- **Directions for this task**: Scanning the entries below, copy every line that contains the word "arrow".

[Before and after coordinates]
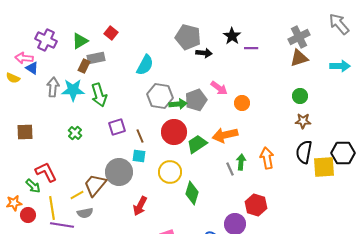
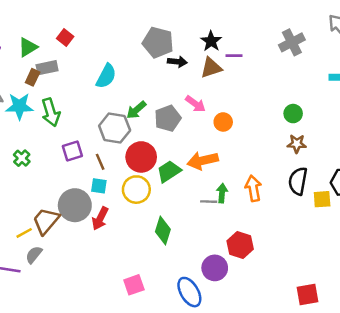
brown triangle: (299, 58) -> (211, 68), moved
gray hexagon: (160, 96) -> (115, 128), moved
green arrow: (178, 104) -> (136, 110), moved, turned 144
yellow square: (324, 167) -> (322, 199), size x0.7
gray line: (230, 169) -> (209, 202), turned -64
yellow circle: (170, 172) -> (136, 190), moved
red arrow: (140, 206) -> (100, 218), moved
gray semicircle: (85, 213) -> (34, 255), turned 140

- **Written answer**:
green arrow: (178, 104) -> (136, 110), moved, turned 144
red arrow: (140, 206) -> (100, 218), moved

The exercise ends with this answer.